◆ **TASK ITEM**: Return, exactly and with nothing added, the line with "none -> blue cone L2 level 2" together with all lines after it through the end of the data below. No pictures belong in the copy.

◆ **TASK DATA**:
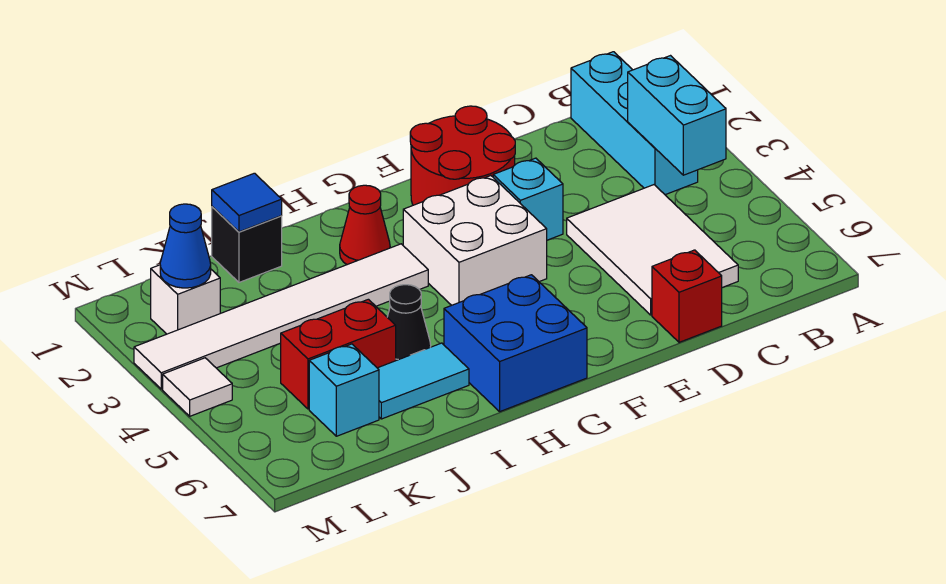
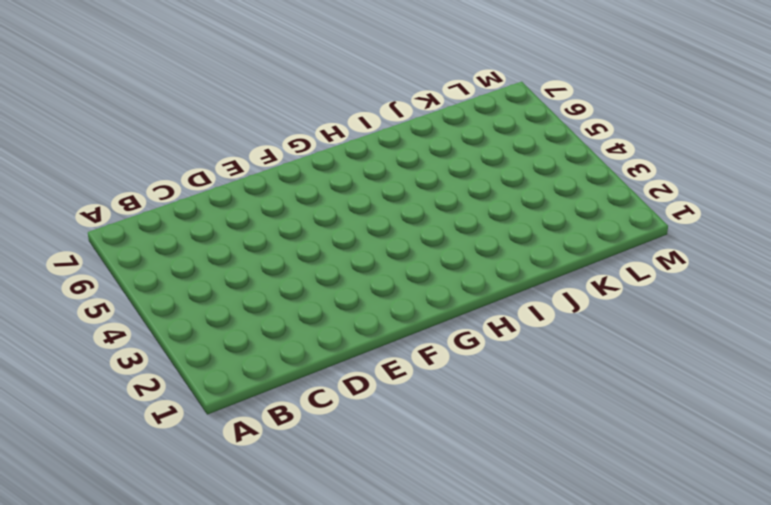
none -> cyan brick B1:B3 level 1
none -> white tile C4:D6 level 1
none -> red brick D7 level 1

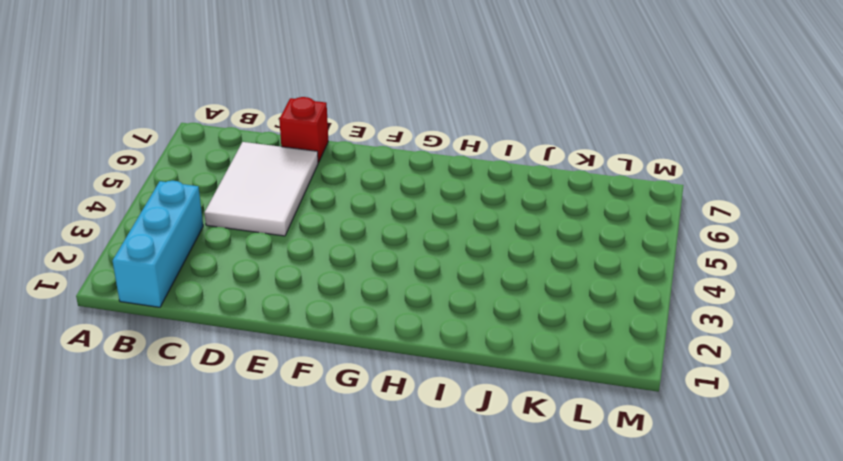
none -> red round brick E1:F2 level 1
none -> cyan brick E3 level 1
none -> white brick F3:G4 level 1

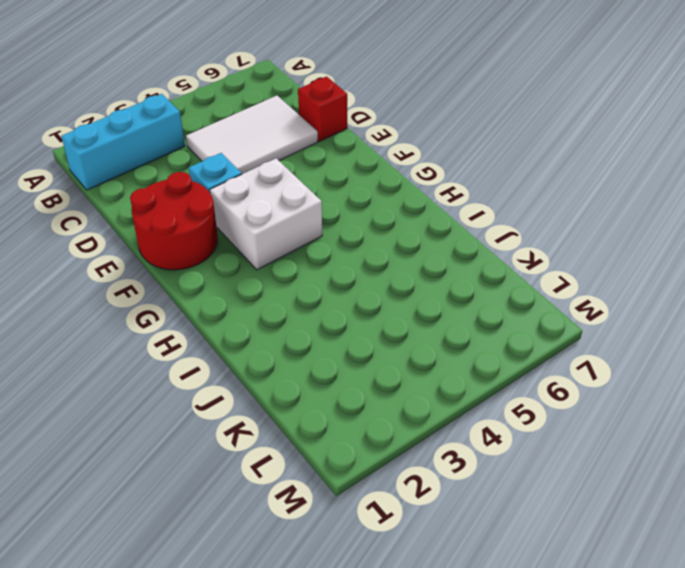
none -> blue brick G6:H7 level 1
none -> red cone H2 level 1
none -> white tile H3:M3 level 1

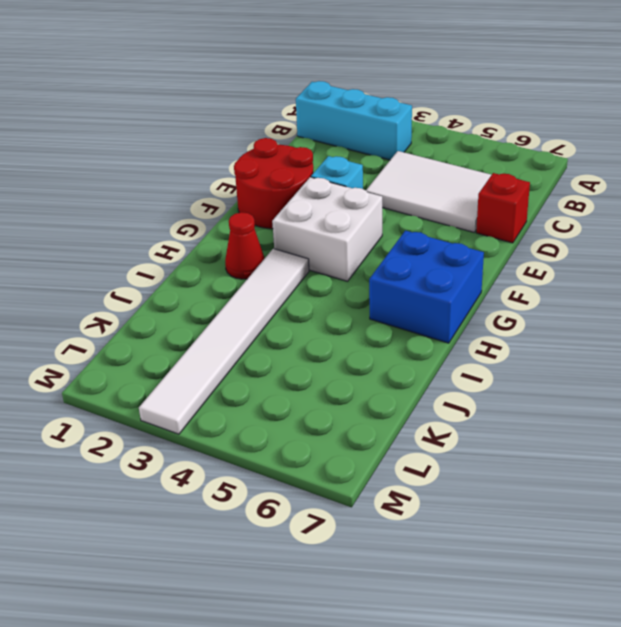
none -> black cone I5 level 1
none -> cyan tile I6:J6 level 1
none -> black brick J1 level 1

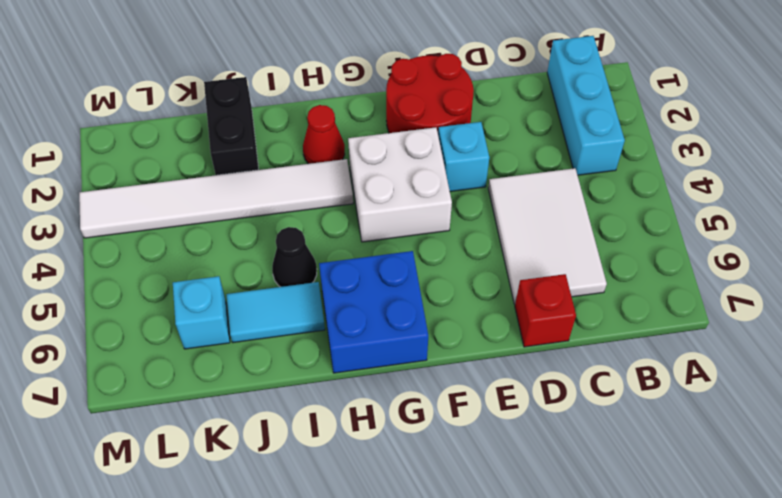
black brick J1:J2 level 1 -> black brick J1 level 1
none -> red brick J5:K5 level 1
none -> white brick L2 level 1
none -> white tile M4 level 1

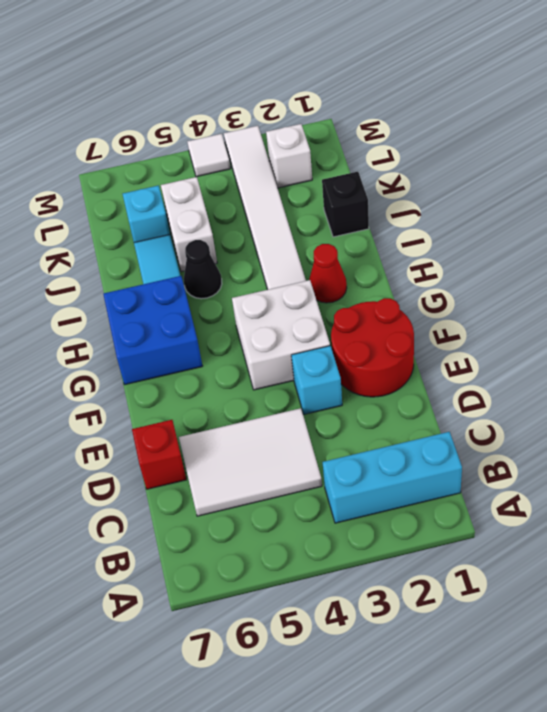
white brick J5:K5 level 1 -> red brick J5:K5 level 1
none -> cyan brick B3:B4 level 2
none -> blue tile J1 level 2
none -> blue cone L2 level 2

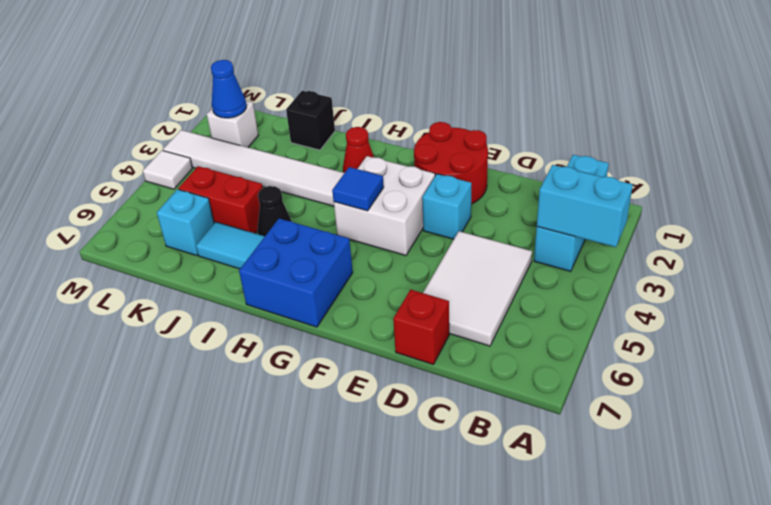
cyan brick A3:B3 level 2 -> cyan brick B3:B4 level 2
blue tile G4 level 2 -> blue tile J1 level 2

◆ **ANSWER AREA**:
none -> blue cone L2 level 2

cyan brick A3:B3 level 2 -> cyan brick B3:B4 level 2
blue tile G4 level 2 -> blue tile J1 level 2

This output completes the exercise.